[The problem] Every line of the data, first to last, must be written out unchanged.
Recorded information Start Marker
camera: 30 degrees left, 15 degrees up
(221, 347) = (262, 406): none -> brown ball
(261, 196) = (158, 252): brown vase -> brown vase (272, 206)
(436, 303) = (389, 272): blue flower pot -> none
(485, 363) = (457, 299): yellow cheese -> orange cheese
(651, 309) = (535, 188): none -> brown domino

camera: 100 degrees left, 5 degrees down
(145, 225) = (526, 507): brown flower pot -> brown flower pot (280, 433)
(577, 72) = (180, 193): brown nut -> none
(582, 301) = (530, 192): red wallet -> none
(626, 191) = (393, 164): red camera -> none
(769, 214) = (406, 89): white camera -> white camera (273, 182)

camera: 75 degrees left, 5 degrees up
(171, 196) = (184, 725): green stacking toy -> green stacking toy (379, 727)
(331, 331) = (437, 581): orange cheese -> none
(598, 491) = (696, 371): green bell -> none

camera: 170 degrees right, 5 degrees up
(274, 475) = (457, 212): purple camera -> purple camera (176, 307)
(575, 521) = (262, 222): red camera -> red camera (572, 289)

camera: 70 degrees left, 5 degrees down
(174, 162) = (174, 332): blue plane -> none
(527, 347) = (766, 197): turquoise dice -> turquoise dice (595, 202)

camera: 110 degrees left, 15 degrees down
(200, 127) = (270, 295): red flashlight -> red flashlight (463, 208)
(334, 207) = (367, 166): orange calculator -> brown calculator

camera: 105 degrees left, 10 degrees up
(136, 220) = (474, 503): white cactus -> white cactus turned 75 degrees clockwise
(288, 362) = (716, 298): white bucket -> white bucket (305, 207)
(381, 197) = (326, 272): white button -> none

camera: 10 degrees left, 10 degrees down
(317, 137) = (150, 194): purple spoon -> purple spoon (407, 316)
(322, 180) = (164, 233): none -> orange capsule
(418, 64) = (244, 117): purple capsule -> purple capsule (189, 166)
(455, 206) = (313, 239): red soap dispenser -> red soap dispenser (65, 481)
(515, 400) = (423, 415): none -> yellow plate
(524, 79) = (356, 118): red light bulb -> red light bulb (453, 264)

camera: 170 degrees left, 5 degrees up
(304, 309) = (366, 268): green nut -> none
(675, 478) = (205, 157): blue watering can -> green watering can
Recorded information End Marker
[Your solution]
camera: 30 degrees left, 15 degrees up
(221, 347) = (262, 406): none -> brown ball
(261, 196) = (158, 252): brown vase -> brown vase (272, 206)
(436, 303) = (389, 272): blue flower pot -> none
(485, 363) = (457, 299): yellow cheese -> orange cheese
(651, 309) = (535, 188): none -> brown domino

camera: 100 degrees left, 5 degrees down
(145, 225) = (526, 507): brown flower pot -> brown flower pot (280, 433)
(577, 72) = (180, 193): brown nut -> none
(582, 301) = (530, 192): red wallet -> none
(626, 191) = (393, 164): red camera -> none
(769, 214) = (406, 89): white camera -> white camera (273, 182)

camera: 75 degrees left, 5 degrees up
(171, 196) = (184, 725): green stacking toy -> green stacking toy (379, 727)
(331, 331) = (437, 581): orange cheese -> none
(598, 491) = (696, 371): green bell -> none

camera: 170 degrees right, 5 degrees up
(274, 475) = (457, 212): purple camera -> purple camera (176, 307)
(575, 521) = (262, 222): red camera -> red camera (572, 289)

camera: 70 degrees left, 5 degrees down
(174, 162) = (174, 332): blue plane -> none
(527, 347) = (766, 197): turquoise dice -> turquoise dice (595, 202)

camera: 110 degrees left, 15 degrees down
(200, 127) = (270, 295): red flashlight -> red flashlight (463, 208)
(334, 207) = (367, 166): orange calculator -> brown calculator

camera: 105 degrees left, 10 degrees up
(136, 220) = (474, 503): white cactus -> white cactus turned 75 degrees clockwise
(288, 362) = (716, 298): white bucket -> white bucket (305, 207)
(381, 197) = (326, 272): white button -> none

camera: 10 degrees left, 10 degrees down
(317, 137) = (150, 194): purple spoon -> purple spoon (407, 316)
(322, 180) = (164, 233): none -> orange capsule
(418, 64) = (244, 117): purple capsule -> purple capsule (189, 166)
(455, 206) = (313, 239): red soap dispenser -> red soap dispenser (65, 481)
(515, 400) = (423, 415): none -> yellow plate
(524, 79) = (356, 118): red light bulb -> red light bulb (453, 264)

camera: 170 degrees left, 5 degrees up
(304, 309) = (366, 268): green nut -> none
(675, 478) = (205, 157): blue watering can -> green watering can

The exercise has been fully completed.